EXERCISE REQUIREMENTS: Please swap "centreline" for "centerline" in every one of the rows below, leaving all else unchanged, and omit the pictures from your answer.

SUPPLIED ENTRIES:
-- Begin --
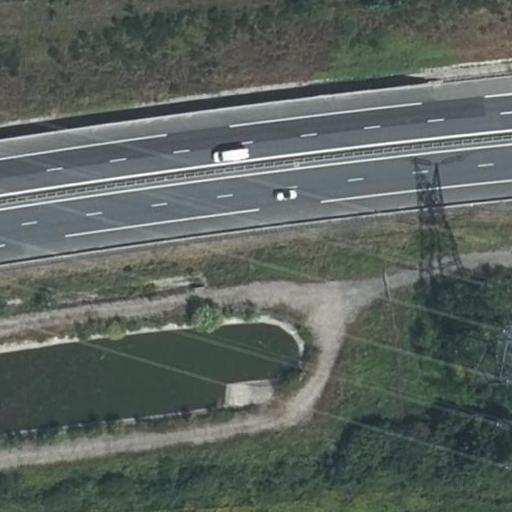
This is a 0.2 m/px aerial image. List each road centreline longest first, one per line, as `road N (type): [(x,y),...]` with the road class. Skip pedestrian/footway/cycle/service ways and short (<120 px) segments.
road 1 (motorway): [(511,111),(0,176)]
road 2 (motorway): [(0,228),(511,164)]
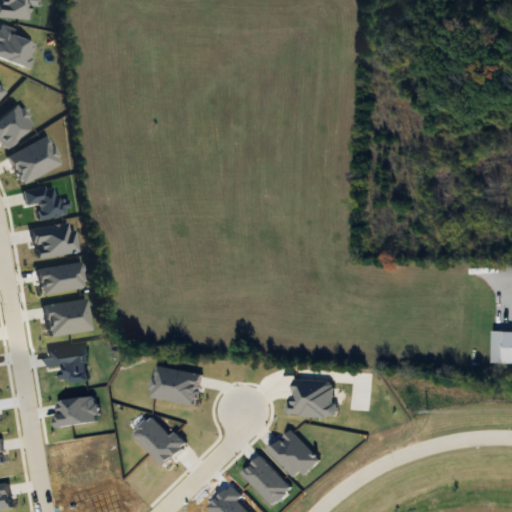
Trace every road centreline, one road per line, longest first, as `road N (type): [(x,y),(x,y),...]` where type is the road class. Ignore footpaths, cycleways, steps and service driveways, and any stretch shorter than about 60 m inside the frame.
road 1 (residential): [(0,230),(42,511)]
road 2 (tertiary): [(310,511),(390,452),(448,425),(511,425)]
road 3 (residential): [(156,511),(231,434),(244,406)]
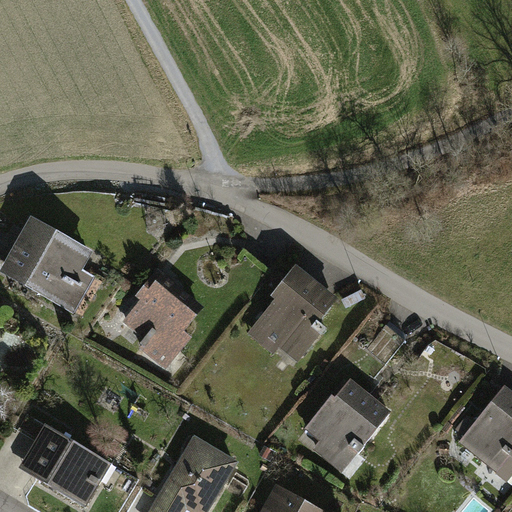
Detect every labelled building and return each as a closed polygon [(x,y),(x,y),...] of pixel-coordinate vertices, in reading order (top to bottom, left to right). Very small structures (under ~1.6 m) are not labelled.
[(90,248),(28,214),(0,265),(0,269),(73,309),(92,274),(80,267),(90,248)] [(272,296),(243,334),(269,354),(276,346),(294,360),(322,324),(315,319),(334,294),(292,261),(268,292),(272,296)] [(201,303),(157,271),(146,286),(142,283),(134,294),(139,298),(121,323),(140,337),(133,347),(163,368),(187,334),(181,330),(201,303)] [(386,410),(345,379),(335,393),(331,390),(301,430),(314,439),(308,447),(347,476),(361,457),(354,452),(386,410)] [(511,391),(504,385),(457,441),(504,480),(511,470),(511,391)] [(109,463),(42,423),(16,466),(83,506),(109,463)] [(205,511),(235,460),(190,434),(145,511),(181,511),(184,508),(190,511),(205,511)] [(255,511),(326,511),(271,483),(255,511)]
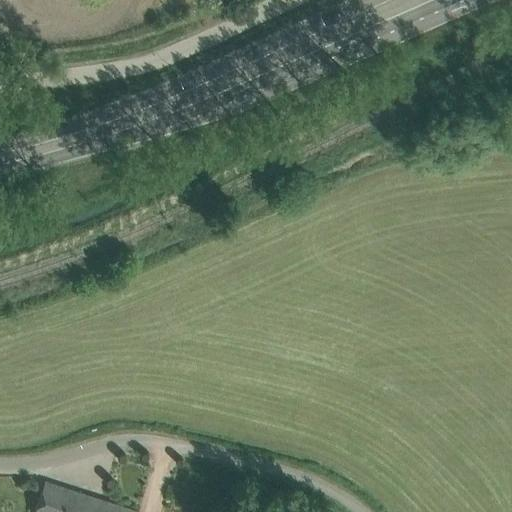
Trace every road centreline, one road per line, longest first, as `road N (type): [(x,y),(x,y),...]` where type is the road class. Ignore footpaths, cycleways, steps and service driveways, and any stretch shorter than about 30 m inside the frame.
-- End --
THE RESPONSE:
This is a 0.2 m/px aerial image. List each road centerline longest first, one per line, as `road N (type): [(x,y),...]` with the road class. Skip pedestrian/footway/cycle/service ways and short (<120 px) segments.
road 1 (motorway): [(511,111),(0,176)]
road 2 (motorway): [(0,228),(511,164)]
Trace every road centerline, one road per line, longest first, as `road N (type): [(x,y),(x,y),...]` where type is the road class. Ignore footpaths, cycleways, steps and service driveways, and any stretch shorter than about 60 m inside the frame.
road 1 (residential): [(0,230),(42,511)]
road 2 (tertiary): [(310,511),(390,452),(448,425),(511,425)]
road 3 (residential): [(156,511),(231,434),(244,406)]
Detect every labelled building and return each as a closed polygon [(x,y),(x,y),...] of pixel-coordinate vertices, in reading order (top to bottom, left to right). Very small structures (under ~1.6 m) are not labelled.
[(90,248),(28,214),(0,265),(0,269),(73,309),(92,274),(80,267),(90,248)] [(272,296),(243,334),(269,354),(276,346),(294,360),(322,324),(315,319),(334,294),(292,261),(268,292),(272,296)] [(201,303),(157,271),(146,286),(142,283),(134,294),(139,298),(121,323),(140,337),(133,347),(163,368),(187,334),(181,330),(201,303)] [(386,410),(345,379),(335,393),(331,390),(301,430),(314,439),(308,447),(347,476),(361,457),(354,452),(386,410)] [(511,391),(504,385),(457,441),(504,480),(511,470),(511,391)] [(109,463),(42,423),(16,466),(83,506),(109,463)] [(205,511),(235,460),(190,434),(145,511),(181,511),(184,508),(190,511),(205,511)] [(255,511),(326,511),(271,483),(255,511)]
Trace every road centerline, one road per line, longest first, as `road N (type): [(x,y),(x,y),...]` where type is the road class. Ignore footpaths, cycleways, steps and service driveways, and any stretch shorter than about 30 m inside the frame.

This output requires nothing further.